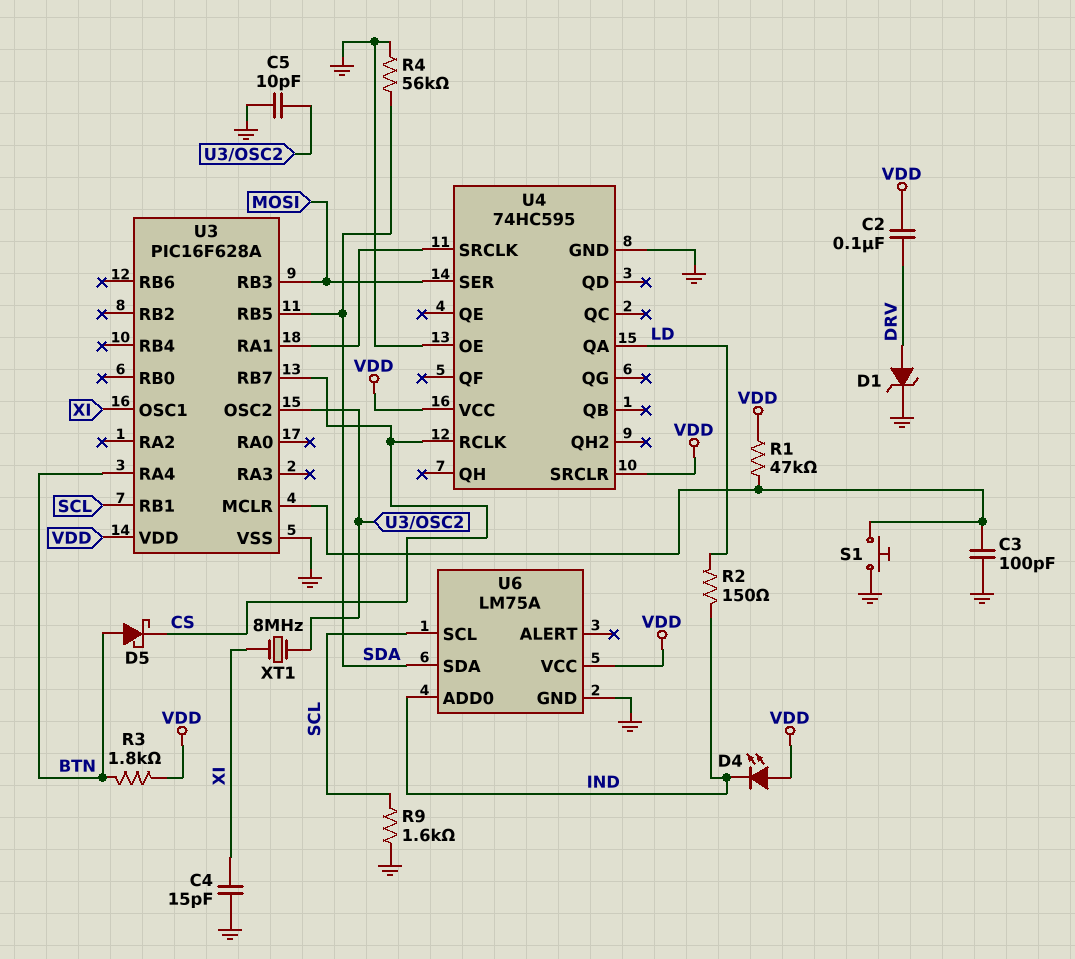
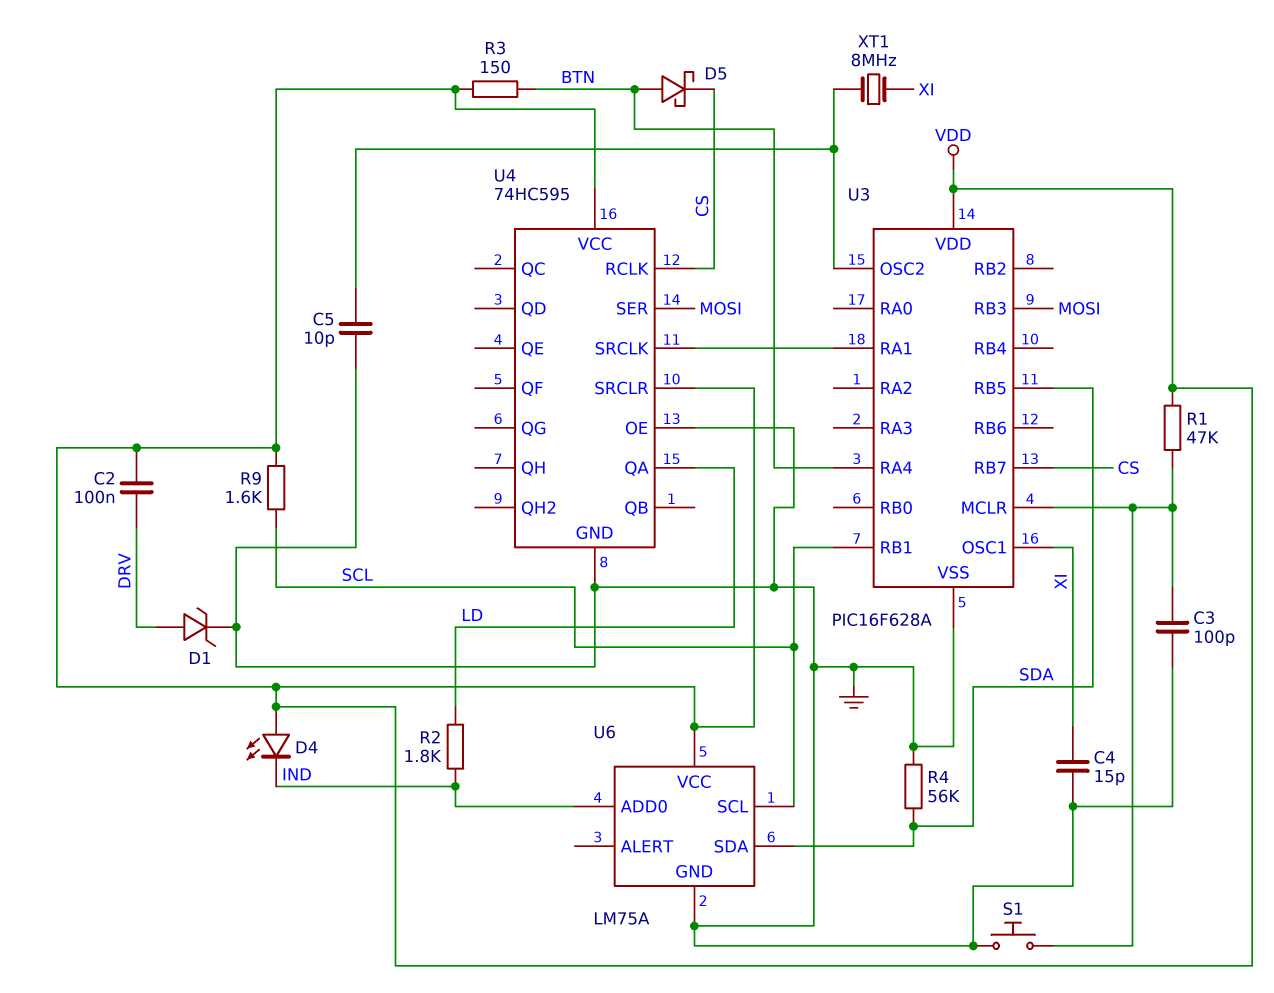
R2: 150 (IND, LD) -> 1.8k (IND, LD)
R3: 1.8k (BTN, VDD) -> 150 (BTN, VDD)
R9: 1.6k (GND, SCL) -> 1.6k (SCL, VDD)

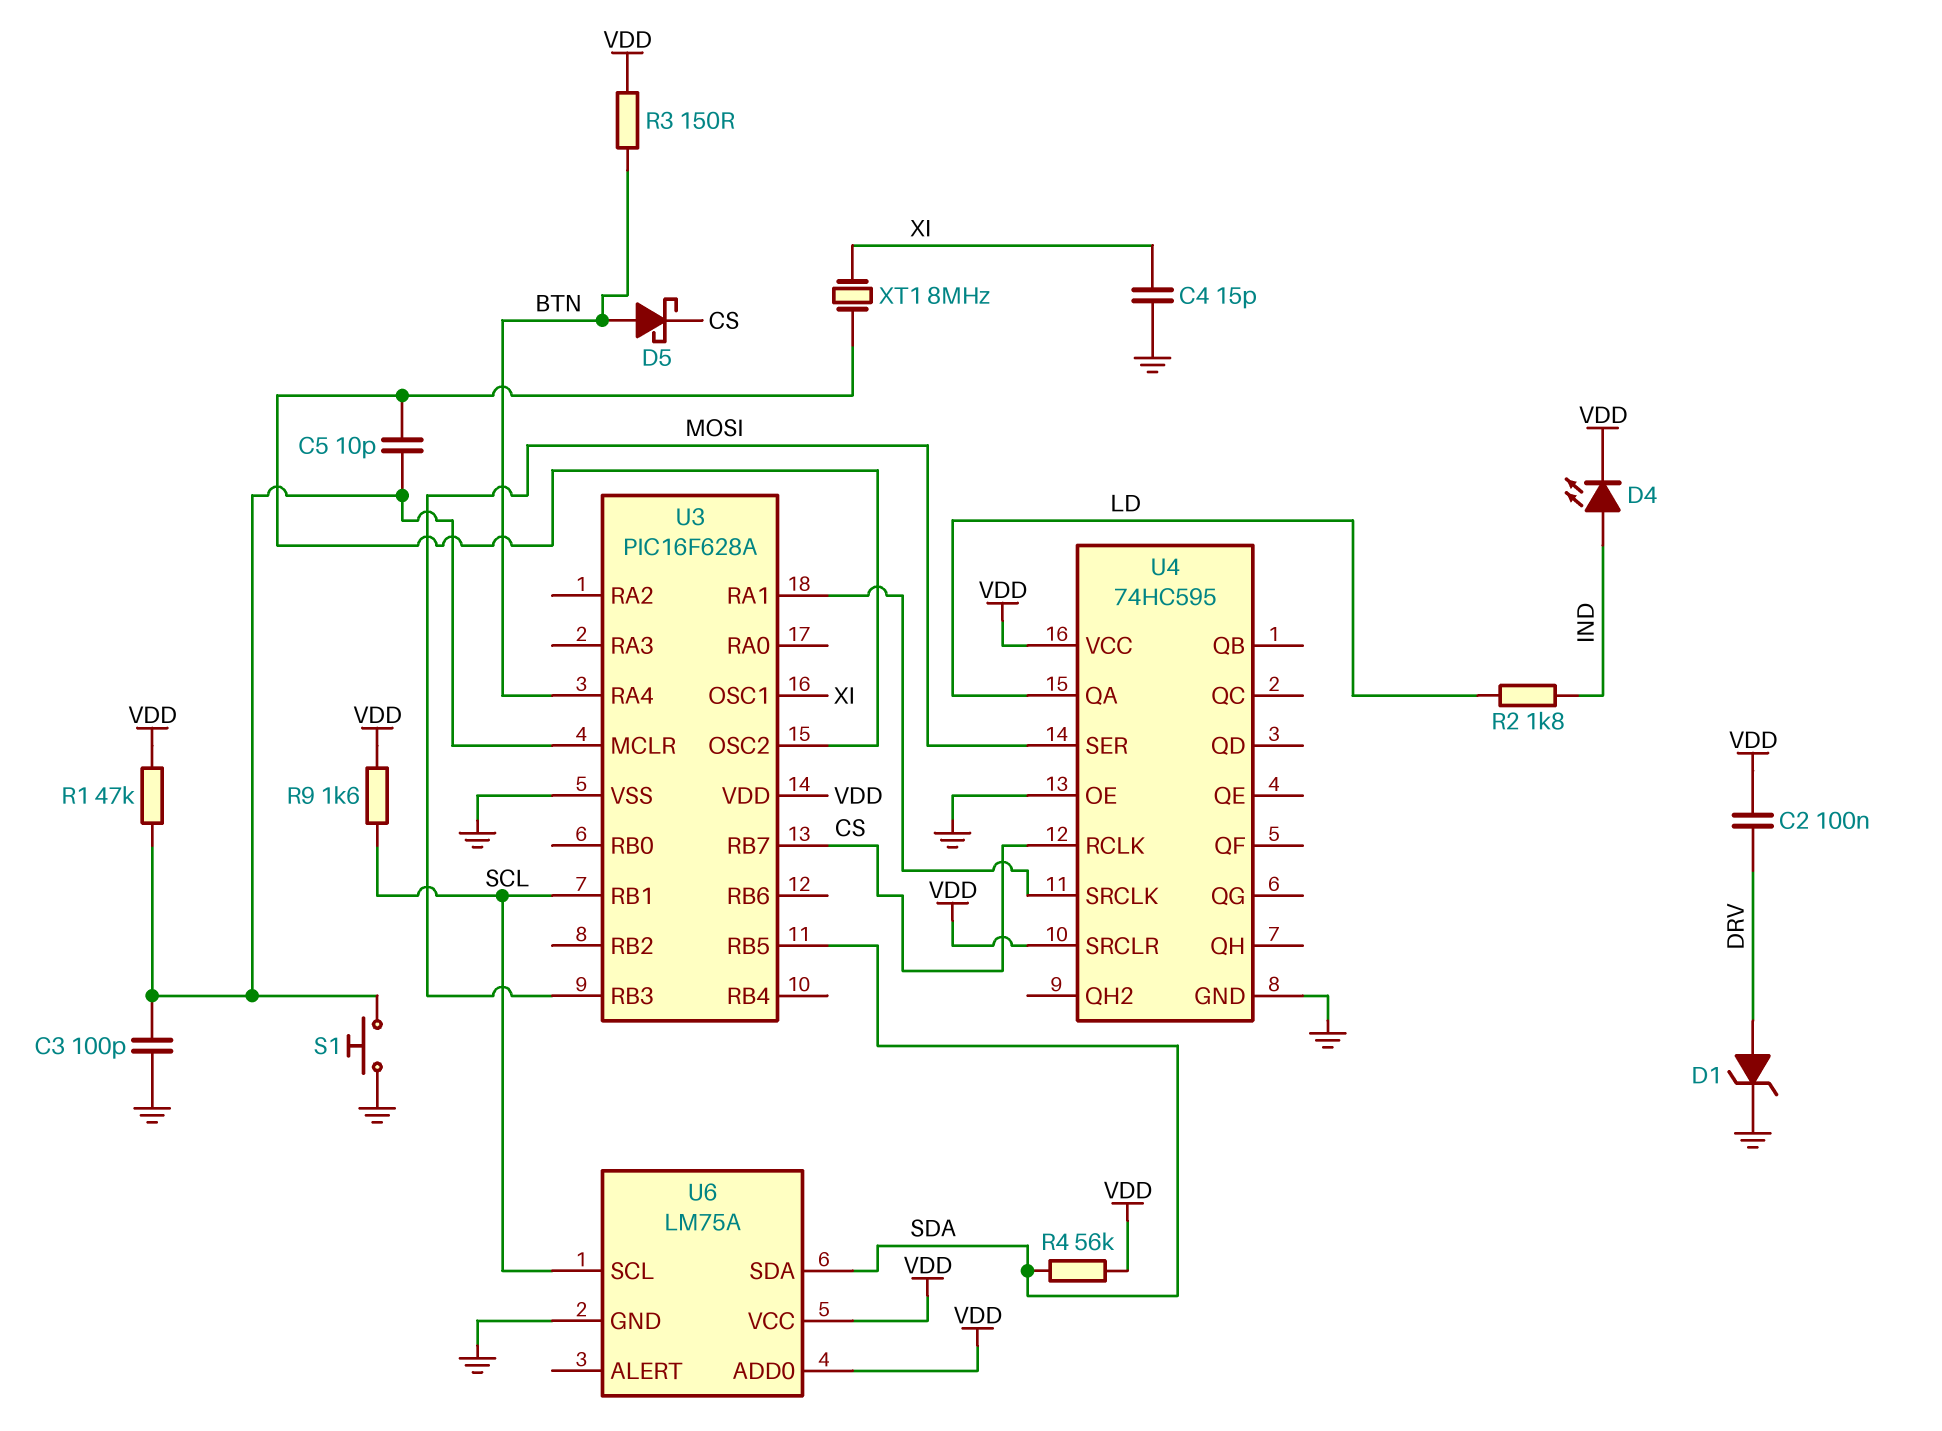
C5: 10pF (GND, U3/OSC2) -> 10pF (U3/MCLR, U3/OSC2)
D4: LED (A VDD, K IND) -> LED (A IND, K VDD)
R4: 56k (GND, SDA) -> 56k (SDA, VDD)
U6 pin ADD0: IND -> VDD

_Exercise brief_
Lines before the one containing "D4: LED (A VDD, K IND) -> LED (A IND, K VDD)" stay out; reproduce that line and all the lines after it, through the end of the listing, exactly.

_Result_
D4: LED (A VDD, K IND) -> LED (A IND, K VDD)
R4: 56k (GND, SDA) -> 56k (SDA, VDD)
U6 pin ADD0: IND -> VDD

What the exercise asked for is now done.